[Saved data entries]
______

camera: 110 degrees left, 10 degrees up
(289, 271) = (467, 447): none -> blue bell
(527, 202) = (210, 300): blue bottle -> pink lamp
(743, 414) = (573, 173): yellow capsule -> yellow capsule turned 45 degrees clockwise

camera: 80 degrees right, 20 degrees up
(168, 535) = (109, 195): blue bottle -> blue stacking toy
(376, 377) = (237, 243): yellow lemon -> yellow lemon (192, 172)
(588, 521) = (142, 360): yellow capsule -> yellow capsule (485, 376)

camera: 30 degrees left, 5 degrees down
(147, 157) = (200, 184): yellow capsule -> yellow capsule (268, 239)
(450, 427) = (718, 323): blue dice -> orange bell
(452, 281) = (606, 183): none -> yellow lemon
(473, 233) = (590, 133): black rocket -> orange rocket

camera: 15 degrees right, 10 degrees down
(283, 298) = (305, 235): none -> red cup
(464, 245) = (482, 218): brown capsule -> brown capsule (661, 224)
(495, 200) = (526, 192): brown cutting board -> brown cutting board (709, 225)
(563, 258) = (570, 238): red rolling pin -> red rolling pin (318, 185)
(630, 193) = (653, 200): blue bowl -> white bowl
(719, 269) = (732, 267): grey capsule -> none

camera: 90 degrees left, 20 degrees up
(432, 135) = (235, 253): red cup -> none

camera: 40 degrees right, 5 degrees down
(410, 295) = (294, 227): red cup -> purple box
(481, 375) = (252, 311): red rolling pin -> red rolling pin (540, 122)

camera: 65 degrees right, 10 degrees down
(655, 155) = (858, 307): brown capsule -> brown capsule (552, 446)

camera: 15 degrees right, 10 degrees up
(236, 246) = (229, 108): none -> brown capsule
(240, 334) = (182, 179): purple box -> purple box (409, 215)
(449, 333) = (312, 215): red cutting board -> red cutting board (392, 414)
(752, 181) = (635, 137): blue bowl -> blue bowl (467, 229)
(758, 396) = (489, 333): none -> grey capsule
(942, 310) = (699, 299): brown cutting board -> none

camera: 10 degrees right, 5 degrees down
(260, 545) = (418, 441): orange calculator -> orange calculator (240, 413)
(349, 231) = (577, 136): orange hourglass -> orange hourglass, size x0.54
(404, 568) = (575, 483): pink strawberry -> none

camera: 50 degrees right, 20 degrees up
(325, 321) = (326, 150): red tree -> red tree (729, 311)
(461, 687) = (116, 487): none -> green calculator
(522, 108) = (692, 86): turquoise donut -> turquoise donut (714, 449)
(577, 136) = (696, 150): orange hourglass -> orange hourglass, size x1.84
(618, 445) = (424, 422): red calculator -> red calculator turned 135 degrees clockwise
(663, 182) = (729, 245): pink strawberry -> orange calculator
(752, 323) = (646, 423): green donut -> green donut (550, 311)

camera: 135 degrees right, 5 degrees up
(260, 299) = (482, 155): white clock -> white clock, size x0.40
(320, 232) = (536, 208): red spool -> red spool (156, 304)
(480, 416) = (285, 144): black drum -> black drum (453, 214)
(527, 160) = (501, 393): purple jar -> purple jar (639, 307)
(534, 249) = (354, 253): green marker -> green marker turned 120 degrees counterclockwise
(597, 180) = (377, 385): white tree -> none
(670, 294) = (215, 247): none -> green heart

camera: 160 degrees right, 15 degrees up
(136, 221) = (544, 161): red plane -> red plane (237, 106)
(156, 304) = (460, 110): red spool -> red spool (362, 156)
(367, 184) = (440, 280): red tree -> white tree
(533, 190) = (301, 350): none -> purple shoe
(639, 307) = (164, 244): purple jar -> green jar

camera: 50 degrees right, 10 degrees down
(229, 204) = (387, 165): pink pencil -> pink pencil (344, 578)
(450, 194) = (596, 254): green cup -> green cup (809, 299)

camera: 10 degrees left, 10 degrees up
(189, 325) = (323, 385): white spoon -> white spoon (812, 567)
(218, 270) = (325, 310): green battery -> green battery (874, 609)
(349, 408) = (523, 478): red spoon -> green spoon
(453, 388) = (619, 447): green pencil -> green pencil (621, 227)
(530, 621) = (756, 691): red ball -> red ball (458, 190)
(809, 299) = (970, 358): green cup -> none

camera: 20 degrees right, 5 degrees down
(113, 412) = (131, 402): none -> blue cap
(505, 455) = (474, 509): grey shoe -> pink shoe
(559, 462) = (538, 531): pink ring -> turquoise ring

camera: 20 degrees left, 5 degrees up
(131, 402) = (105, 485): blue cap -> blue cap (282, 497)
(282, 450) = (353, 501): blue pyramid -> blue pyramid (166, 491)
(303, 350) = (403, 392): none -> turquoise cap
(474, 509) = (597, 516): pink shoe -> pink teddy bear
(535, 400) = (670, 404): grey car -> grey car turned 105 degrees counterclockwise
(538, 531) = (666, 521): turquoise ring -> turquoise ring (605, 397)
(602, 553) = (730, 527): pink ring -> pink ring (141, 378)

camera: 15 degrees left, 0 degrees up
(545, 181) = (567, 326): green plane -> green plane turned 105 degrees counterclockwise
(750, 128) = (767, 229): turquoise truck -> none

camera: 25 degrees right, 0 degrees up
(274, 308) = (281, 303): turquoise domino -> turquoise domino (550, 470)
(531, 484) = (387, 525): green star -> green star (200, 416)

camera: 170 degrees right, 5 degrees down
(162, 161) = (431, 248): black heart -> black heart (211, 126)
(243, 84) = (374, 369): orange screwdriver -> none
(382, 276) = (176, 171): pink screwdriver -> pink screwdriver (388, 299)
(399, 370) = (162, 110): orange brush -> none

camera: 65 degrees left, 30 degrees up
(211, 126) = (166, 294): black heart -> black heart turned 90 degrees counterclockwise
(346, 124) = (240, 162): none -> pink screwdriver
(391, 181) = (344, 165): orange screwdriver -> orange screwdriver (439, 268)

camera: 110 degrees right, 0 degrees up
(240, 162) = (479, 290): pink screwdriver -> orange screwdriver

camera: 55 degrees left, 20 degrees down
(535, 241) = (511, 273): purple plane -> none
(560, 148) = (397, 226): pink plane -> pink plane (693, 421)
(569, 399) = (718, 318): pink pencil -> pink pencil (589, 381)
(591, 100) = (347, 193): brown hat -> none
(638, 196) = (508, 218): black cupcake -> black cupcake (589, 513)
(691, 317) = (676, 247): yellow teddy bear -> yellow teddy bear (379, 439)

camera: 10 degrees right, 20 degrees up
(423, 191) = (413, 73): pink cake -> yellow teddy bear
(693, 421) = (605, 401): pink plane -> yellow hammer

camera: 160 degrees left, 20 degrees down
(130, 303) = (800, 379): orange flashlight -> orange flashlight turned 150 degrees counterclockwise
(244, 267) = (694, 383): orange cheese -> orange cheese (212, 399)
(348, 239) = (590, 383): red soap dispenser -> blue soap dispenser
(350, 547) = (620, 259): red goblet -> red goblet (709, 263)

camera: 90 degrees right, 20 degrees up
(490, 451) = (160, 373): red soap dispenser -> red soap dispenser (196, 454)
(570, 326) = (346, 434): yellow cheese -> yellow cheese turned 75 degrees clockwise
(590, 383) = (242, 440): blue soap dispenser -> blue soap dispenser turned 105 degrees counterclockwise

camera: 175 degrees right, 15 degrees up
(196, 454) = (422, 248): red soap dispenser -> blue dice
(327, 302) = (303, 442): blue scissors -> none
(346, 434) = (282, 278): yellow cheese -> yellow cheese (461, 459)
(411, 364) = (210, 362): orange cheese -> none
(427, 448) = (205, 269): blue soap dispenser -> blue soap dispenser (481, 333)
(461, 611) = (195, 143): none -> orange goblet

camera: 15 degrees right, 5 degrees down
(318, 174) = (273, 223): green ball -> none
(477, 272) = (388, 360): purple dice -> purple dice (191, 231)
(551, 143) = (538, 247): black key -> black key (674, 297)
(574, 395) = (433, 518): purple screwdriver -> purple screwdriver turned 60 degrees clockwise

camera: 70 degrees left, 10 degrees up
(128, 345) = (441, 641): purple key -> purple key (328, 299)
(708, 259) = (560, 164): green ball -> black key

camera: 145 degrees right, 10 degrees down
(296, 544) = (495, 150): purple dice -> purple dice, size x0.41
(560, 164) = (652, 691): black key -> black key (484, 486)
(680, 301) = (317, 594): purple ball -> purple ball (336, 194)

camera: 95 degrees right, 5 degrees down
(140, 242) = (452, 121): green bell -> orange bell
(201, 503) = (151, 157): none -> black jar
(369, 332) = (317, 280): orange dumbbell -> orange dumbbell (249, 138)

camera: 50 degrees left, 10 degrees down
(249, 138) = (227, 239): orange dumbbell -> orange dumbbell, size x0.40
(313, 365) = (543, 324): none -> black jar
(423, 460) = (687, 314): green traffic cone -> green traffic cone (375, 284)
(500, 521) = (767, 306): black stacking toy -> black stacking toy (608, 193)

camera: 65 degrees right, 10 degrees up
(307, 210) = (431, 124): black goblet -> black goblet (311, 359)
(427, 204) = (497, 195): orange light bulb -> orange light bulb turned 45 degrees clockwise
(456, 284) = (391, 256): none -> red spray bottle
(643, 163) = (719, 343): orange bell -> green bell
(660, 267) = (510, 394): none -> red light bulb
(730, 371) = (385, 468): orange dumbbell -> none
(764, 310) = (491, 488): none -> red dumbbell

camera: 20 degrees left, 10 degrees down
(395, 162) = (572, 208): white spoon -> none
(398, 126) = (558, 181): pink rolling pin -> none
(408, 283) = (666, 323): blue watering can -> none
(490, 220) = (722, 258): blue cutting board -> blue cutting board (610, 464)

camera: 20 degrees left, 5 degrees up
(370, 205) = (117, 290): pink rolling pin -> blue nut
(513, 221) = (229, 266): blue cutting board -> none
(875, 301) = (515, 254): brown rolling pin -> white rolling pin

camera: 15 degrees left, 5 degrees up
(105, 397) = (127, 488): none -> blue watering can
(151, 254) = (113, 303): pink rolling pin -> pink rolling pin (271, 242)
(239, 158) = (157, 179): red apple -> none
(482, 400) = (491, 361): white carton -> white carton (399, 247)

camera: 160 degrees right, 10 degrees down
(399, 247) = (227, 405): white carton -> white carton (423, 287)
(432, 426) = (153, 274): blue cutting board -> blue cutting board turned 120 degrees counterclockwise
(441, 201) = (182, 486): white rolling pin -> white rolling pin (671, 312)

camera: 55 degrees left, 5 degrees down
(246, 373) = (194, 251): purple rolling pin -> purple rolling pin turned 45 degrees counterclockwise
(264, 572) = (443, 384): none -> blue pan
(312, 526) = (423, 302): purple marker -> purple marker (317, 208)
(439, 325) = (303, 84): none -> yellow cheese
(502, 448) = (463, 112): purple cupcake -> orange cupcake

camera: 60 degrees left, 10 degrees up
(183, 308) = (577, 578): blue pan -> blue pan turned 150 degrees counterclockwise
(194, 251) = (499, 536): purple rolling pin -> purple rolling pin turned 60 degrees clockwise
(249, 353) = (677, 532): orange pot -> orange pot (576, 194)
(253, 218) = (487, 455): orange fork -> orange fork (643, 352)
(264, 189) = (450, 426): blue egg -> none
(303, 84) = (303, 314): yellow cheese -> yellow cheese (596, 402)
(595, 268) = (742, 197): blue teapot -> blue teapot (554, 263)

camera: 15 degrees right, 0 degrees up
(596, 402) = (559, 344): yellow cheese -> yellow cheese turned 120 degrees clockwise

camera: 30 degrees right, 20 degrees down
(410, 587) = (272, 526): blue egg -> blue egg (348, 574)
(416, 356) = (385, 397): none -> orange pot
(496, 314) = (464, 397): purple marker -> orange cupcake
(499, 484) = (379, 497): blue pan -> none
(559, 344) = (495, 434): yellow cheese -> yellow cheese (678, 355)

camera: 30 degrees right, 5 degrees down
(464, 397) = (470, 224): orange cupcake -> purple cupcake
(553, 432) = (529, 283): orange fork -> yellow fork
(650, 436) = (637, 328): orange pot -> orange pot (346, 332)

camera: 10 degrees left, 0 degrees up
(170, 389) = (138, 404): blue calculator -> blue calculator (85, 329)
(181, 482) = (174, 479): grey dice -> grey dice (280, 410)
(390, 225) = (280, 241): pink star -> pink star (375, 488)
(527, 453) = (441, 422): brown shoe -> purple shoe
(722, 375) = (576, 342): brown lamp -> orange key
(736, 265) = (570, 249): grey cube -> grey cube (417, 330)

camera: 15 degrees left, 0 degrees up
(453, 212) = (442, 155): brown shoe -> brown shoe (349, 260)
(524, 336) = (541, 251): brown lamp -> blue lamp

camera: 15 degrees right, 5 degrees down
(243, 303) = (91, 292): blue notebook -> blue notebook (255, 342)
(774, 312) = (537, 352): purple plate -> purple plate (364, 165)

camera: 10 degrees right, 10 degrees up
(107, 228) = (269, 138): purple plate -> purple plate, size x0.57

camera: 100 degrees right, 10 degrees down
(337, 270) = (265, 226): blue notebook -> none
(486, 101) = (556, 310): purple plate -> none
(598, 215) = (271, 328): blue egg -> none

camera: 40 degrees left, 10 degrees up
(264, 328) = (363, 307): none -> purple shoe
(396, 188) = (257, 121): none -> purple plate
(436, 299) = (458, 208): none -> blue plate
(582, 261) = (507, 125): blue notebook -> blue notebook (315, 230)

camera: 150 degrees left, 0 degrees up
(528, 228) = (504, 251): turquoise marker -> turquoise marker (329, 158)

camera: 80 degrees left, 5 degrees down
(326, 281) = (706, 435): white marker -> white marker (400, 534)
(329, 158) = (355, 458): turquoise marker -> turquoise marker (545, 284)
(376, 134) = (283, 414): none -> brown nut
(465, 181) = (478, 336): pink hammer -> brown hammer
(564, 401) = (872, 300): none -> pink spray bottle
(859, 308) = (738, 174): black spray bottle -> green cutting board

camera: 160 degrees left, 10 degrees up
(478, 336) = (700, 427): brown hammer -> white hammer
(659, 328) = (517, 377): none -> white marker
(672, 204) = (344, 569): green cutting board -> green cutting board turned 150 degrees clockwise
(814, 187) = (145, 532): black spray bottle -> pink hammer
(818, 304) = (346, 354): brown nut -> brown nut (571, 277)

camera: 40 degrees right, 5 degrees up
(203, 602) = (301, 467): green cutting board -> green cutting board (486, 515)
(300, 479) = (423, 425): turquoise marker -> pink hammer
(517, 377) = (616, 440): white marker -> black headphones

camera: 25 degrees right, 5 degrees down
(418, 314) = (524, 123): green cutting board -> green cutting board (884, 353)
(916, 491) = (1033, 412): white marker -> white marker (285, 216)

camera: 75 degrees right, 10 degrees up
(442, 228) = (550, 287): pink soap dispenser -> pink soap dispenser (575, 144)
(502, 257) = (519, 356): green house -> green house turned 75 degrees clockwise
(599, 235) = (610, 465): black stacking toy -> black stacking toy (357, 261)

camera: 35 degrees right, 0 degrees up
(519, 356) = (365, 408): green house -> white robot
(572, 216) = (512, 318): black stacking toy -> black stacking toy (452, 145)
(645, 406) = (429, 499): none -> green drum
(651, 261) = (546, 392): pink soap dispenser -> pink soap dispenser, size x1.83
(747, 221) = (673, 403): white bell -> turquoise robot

______

▸ ASSIGNED TASK:
Quote the records above exactly, from the first line through the line containing "(563, 258) = (570, 238): red", and nothing more.

▸ RESPONSE TO THE EXERCISE:
camera: 110 degrees left, 10 degrees up
(289, 271) = (467, 447): none -> blue bell
(527, 202) = (210, 300): blue bottle -> pink lamp
(743, 414) = (573, 173): yellow capsule -> yellow capsule turned 45 degrees clockwise

camera: 80 degrees right, 20 degrees up
(168, 535) = (109, 195): blue bottle -> blue stacking toy
(376, 377) = (237, 243): yellow lemon -> yellow lemon (192, 172)
(588, 521) = (142, 360): yellow capsule -> yellow capsule (485, 376)

camera: 30 degrees left, 5 degrees down
(147, 157) = (200, 184): yellow capsule -> yellow capsule (268, 239)
(450, 427) = (718, 323): blue dice -> orange bell
(452, 281) = (606, 183): none -> yellow lemon
(473, 233) = (590, 133): black rocket -> orange rocket

camera: 15 degrees right, 10 degrees down
(283, 298) = (305, 235): none -> red cup
(464, 245) = (482, 218): brown capsule -> brown capsule (661, 224)
(495, 200) = (526, 192): brown cutting board -> brown cutting board (709, 225)
(563, 258) = (570, 238): red rolling pin -> red rolling pin (318, 185)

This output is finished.